§ Records supplied
|---|

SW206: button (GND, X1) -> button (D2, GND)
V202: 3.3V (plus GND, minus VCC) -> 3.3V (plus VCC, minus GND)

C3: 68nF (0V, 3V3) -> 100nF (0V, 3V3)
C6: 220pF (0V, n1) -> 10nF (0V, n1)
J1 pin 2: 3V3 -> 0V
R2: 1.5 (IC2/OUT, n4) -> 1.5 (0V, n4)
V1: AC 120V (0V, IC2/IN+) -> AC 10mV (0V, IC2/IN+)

|---|

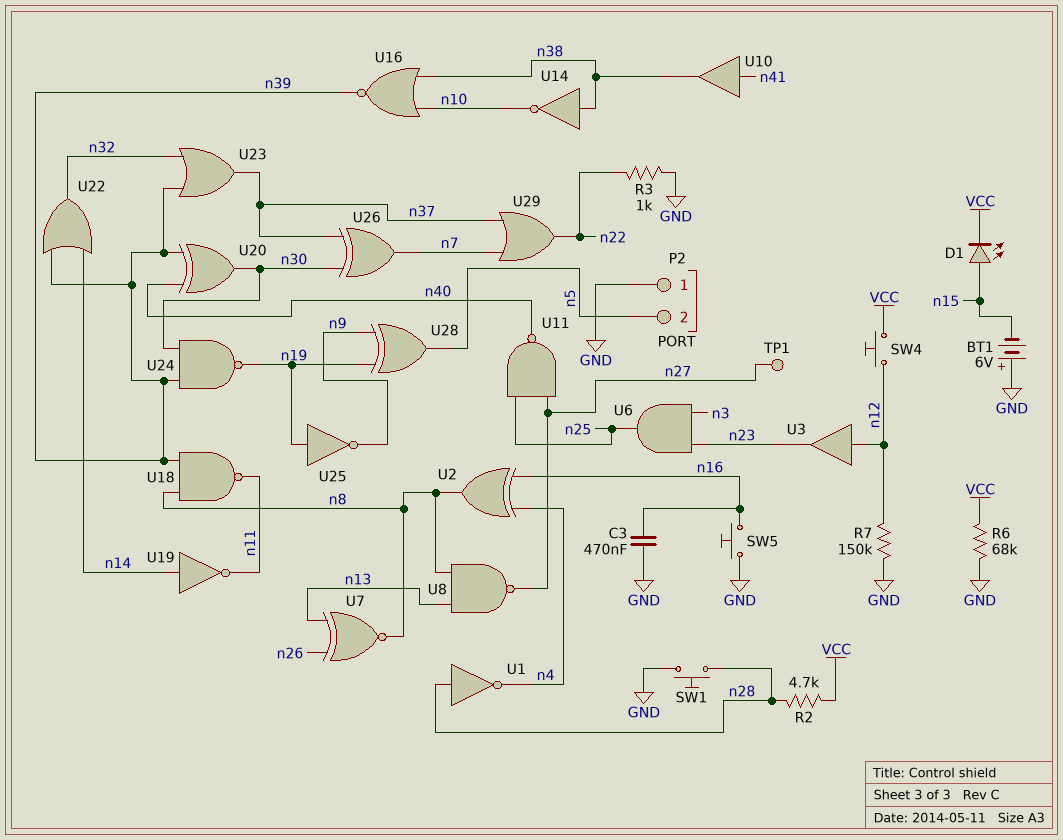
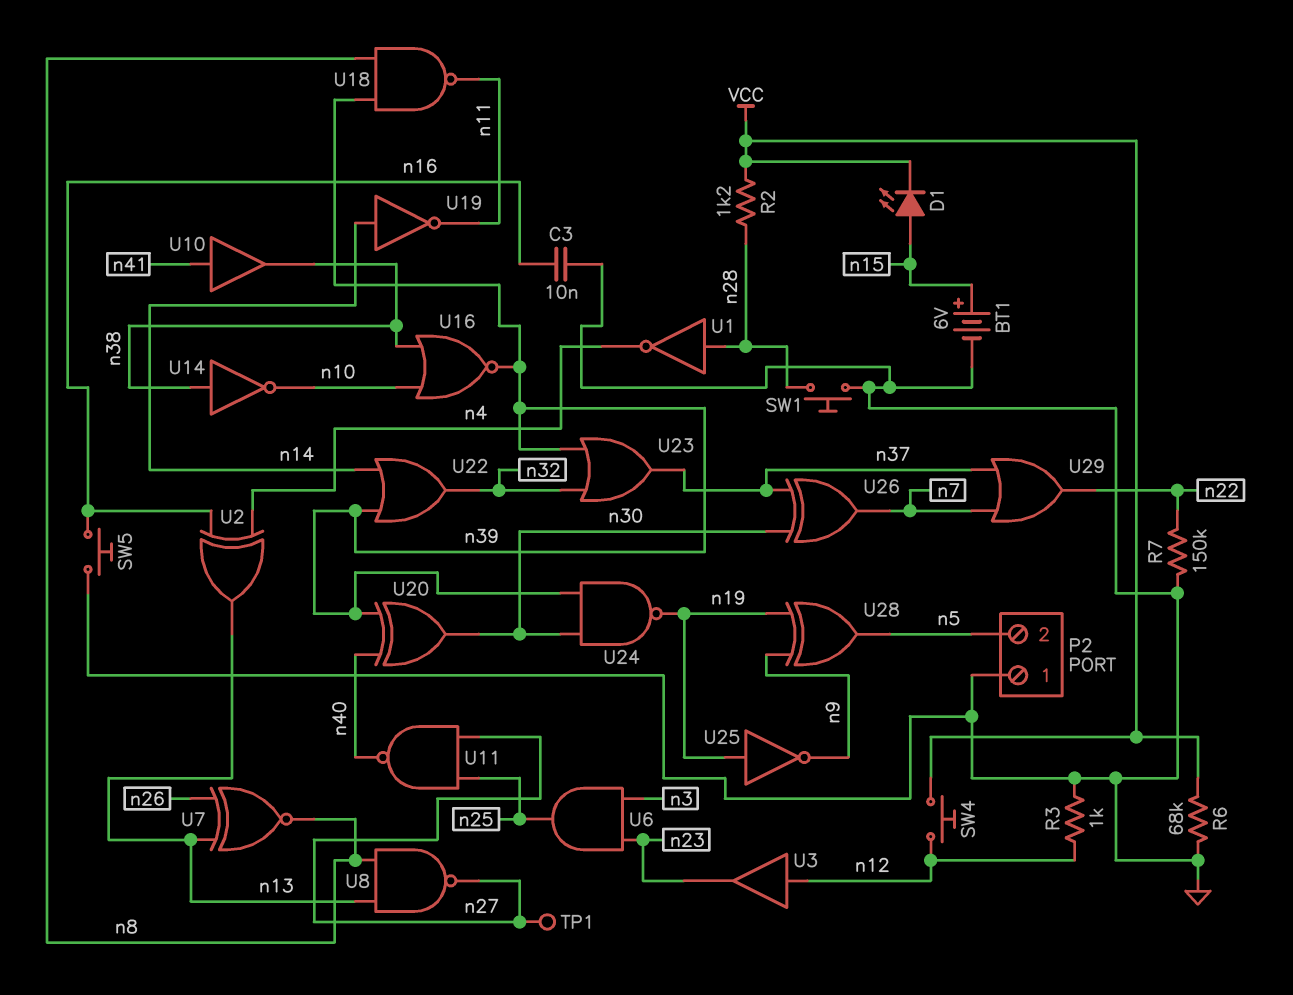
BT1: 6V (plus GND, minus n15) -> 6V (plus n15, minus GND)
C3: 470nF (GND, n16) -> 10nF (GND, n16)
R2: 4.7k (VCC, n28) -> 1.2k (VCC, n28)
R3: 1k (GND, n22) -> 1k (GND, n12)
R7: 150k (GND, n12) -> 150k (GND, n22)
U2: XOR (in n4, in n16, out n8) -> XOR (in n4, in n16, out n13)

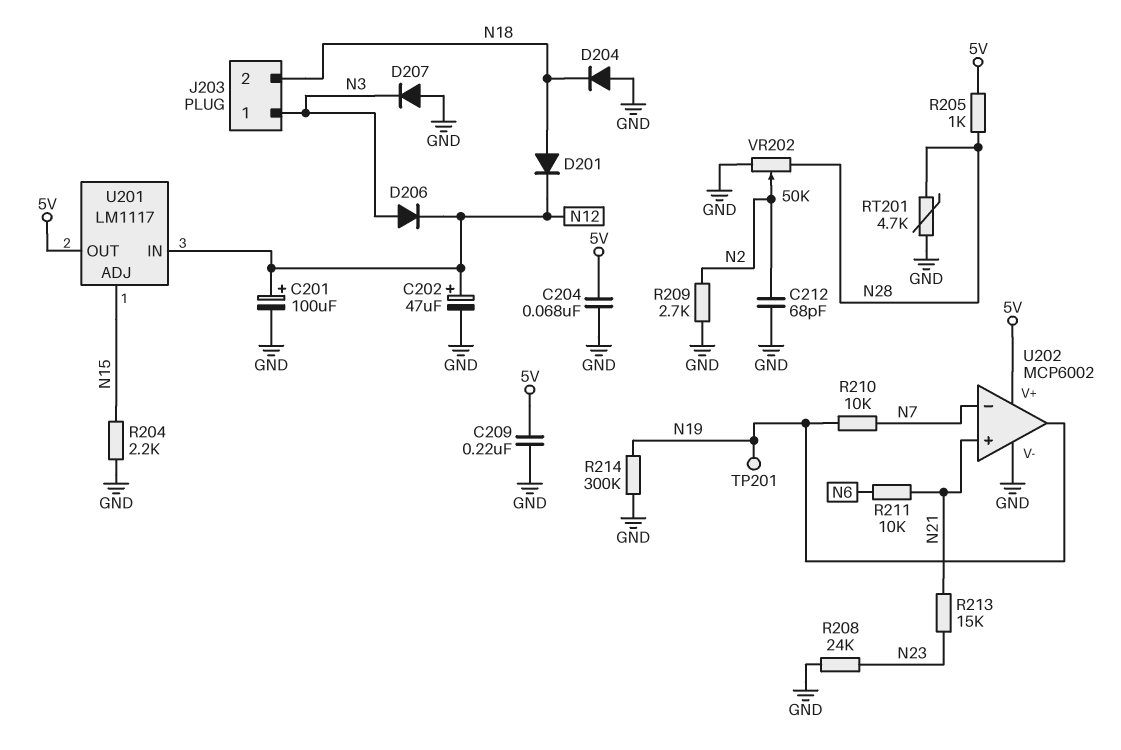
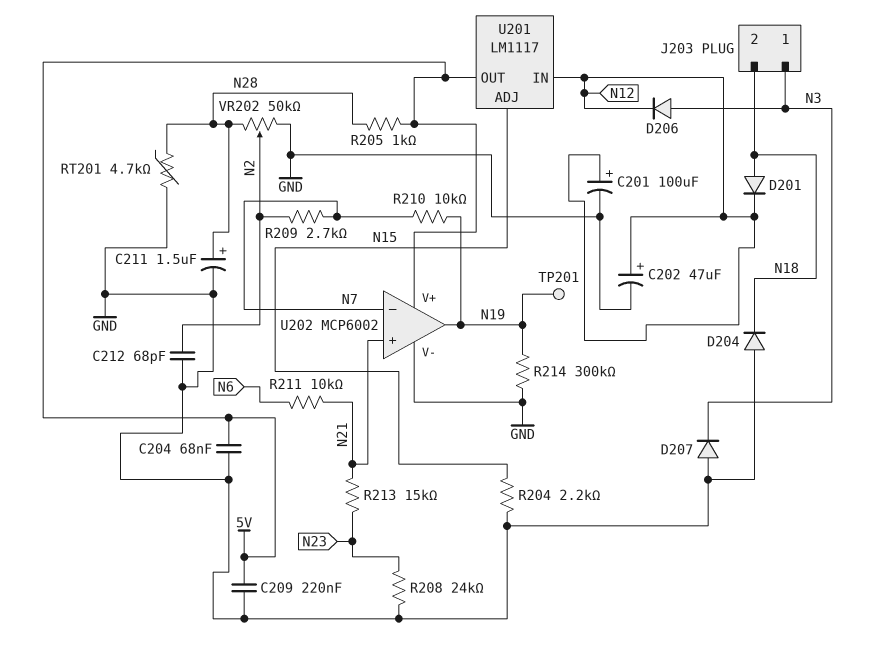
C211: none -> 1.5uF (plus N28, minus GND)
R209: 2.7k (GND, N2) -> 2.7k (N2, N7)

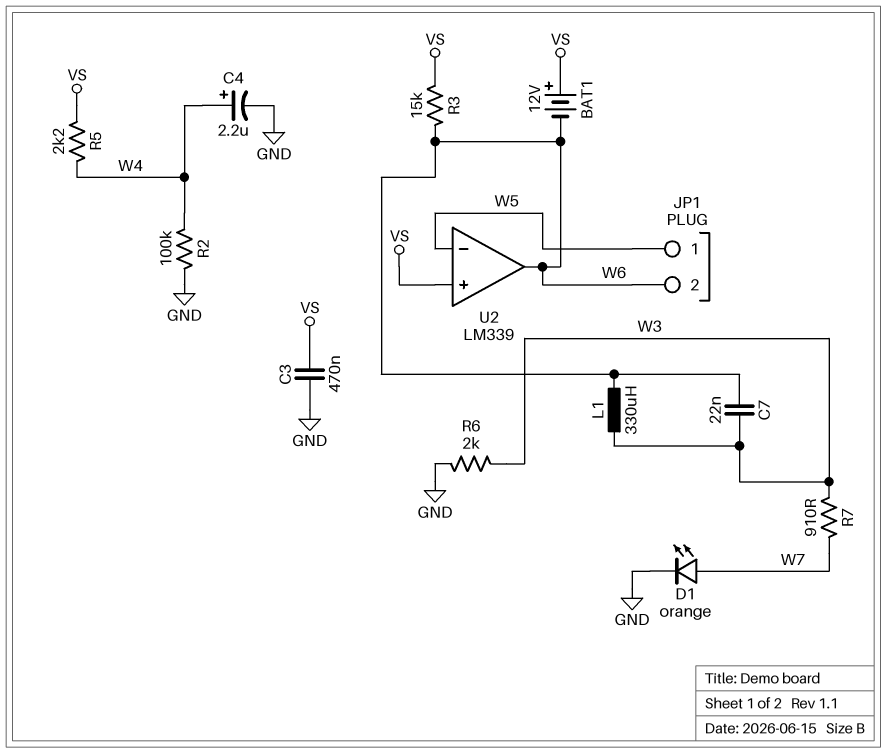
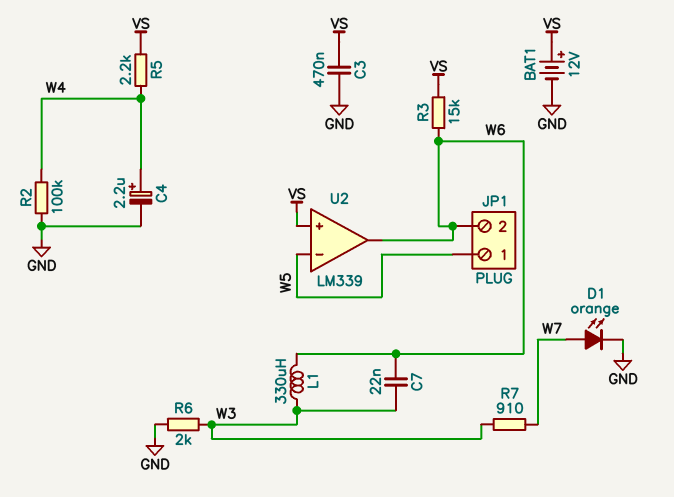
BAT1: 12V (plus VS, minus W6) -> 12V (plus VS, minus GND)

|---|

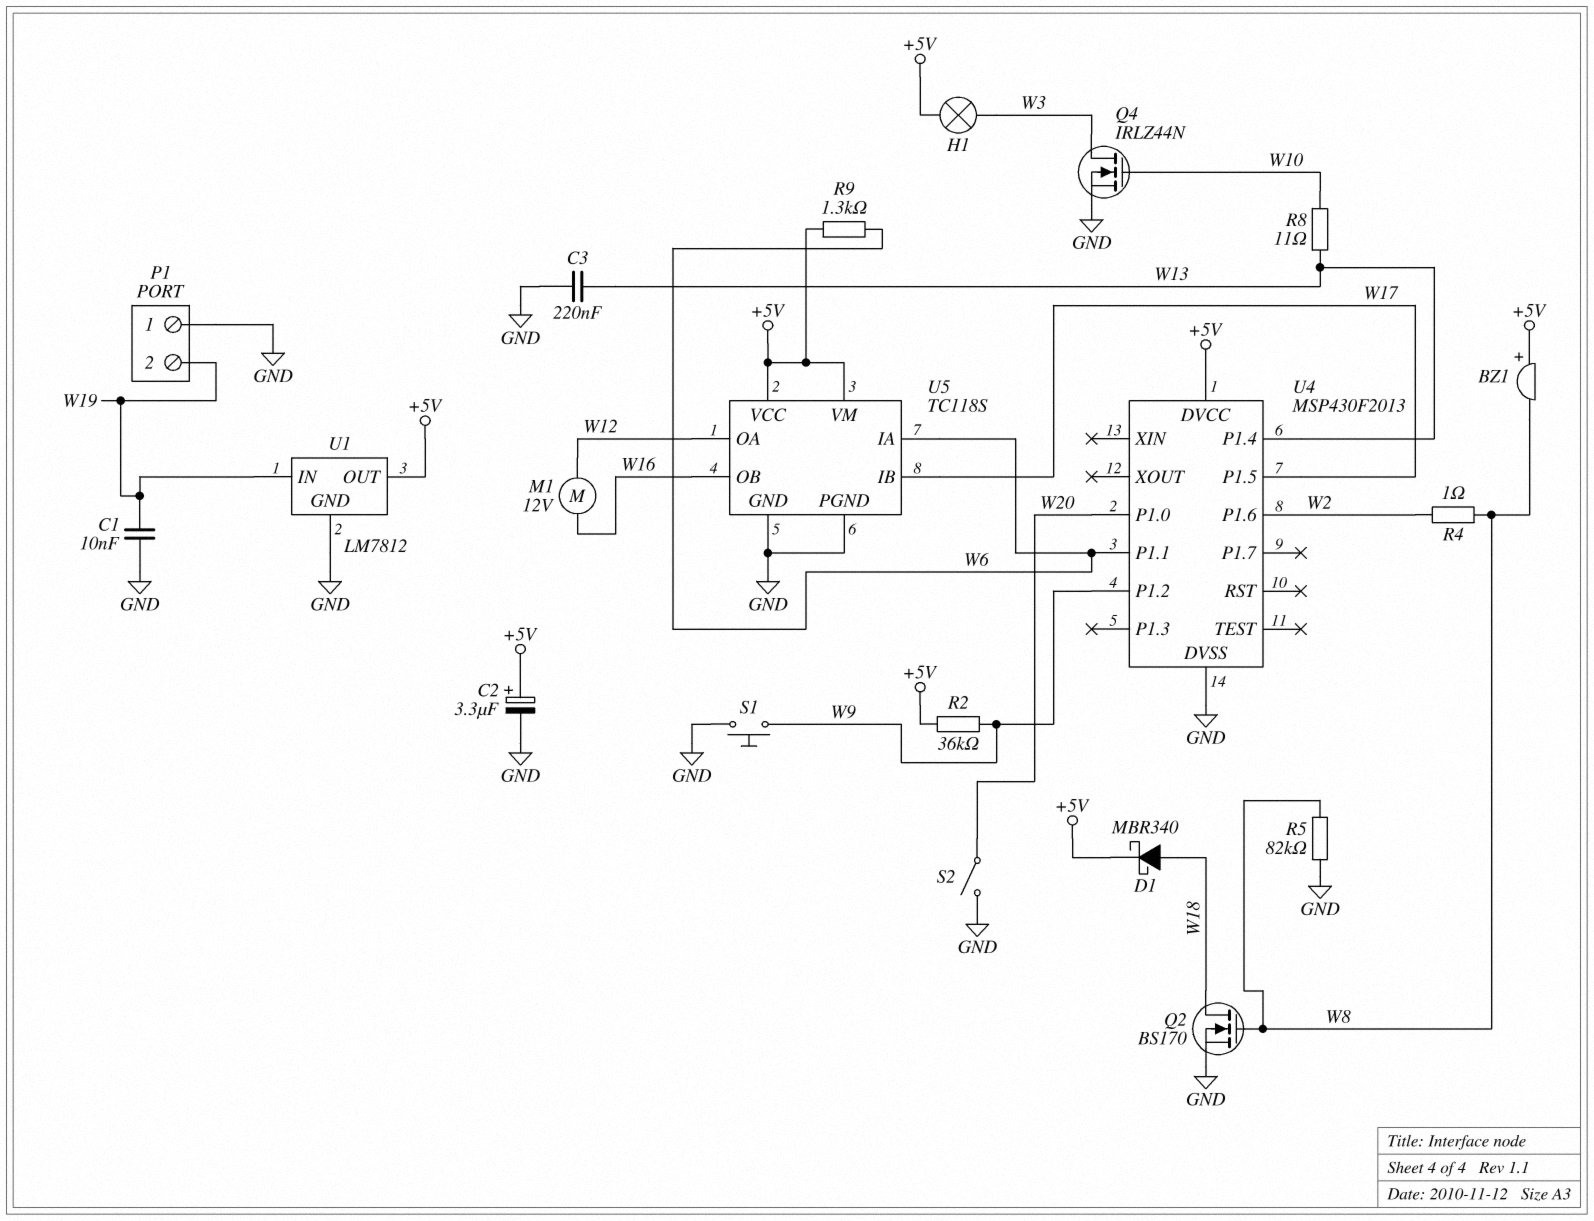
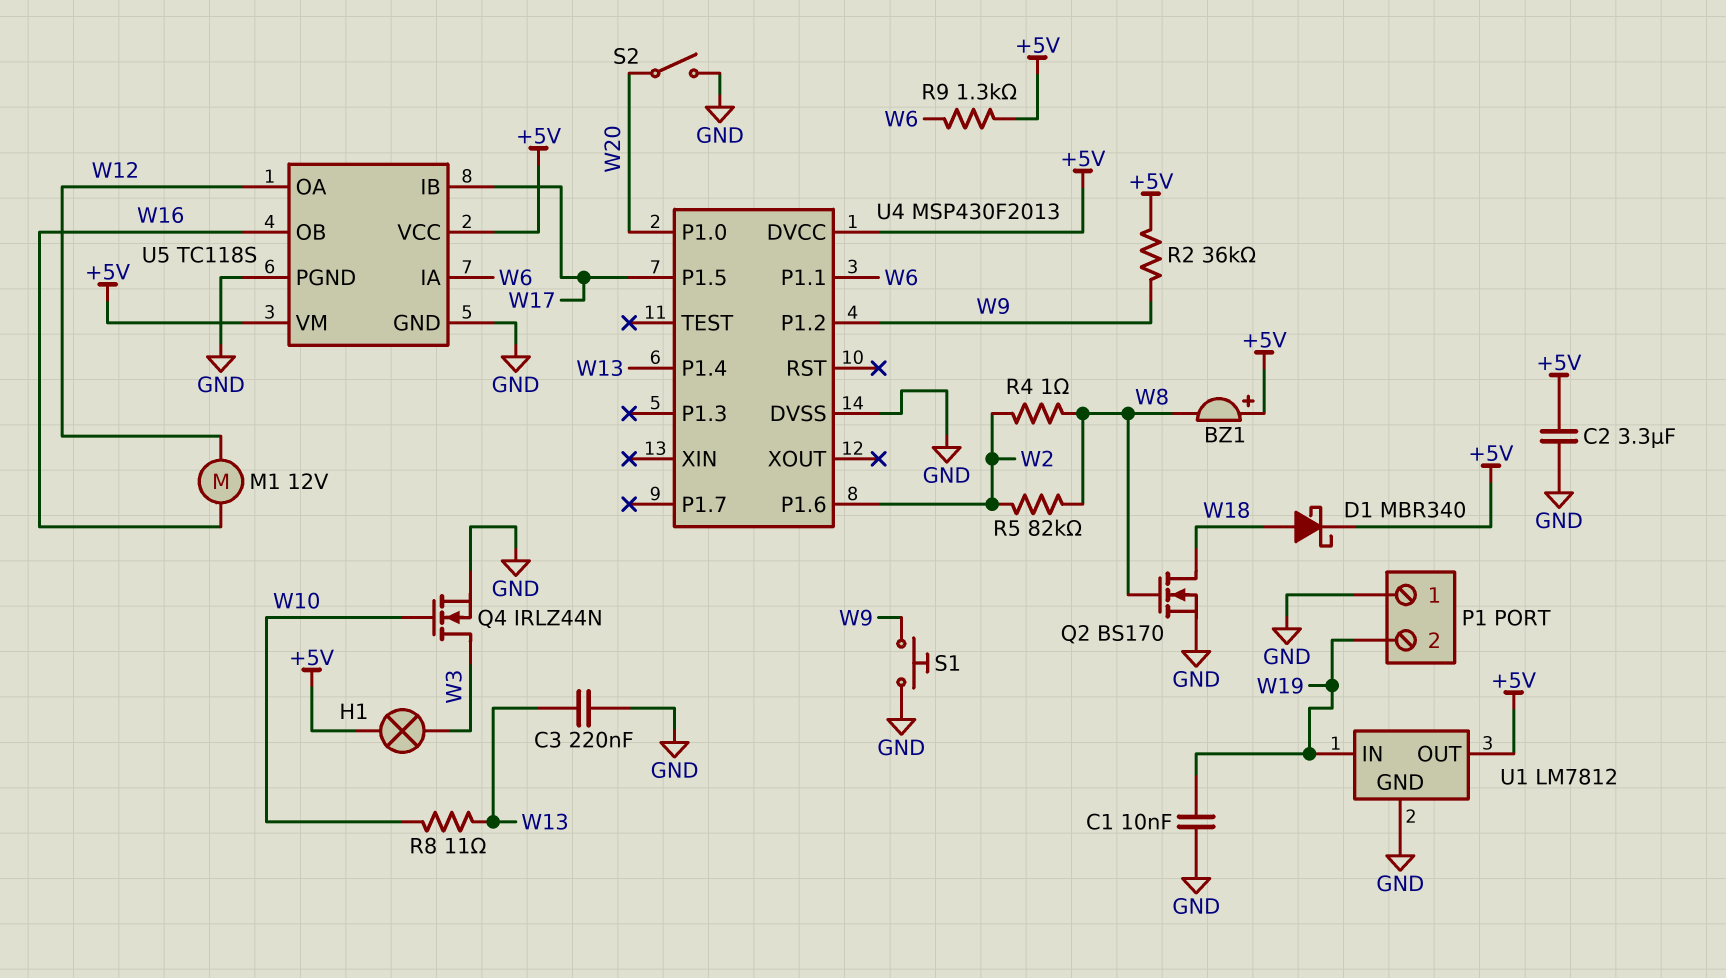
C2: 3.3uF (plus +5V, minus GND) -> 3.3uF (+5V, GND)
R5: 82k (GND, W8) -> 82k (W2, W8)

|---|

§ Exercise directions
Copy needed, without pictures: the lines of the listing above from the line containing "R3: 1k (GND, n22) -> 1k (GND, n12)" up to and including the line containing "BAT1: 12V (plus", set down exactly.

§ Finished exercise
R3: 1k (GND, n22) -> 1k (GND, n12)
R7: 150k (GND, n12) -> 150k (GND, n22)
U2: XOR (in n4, in n16, out n8) -> XOR (in n4, in n16, out n13)

C211: none -> 1.5uF (plus N28, minus GND)
R209: 2.7k (GND, N2) -> 2.7k (N2, N7)

BAT1: 12V (plus VS, minus W6) -> 12V (plus VS, minus GND)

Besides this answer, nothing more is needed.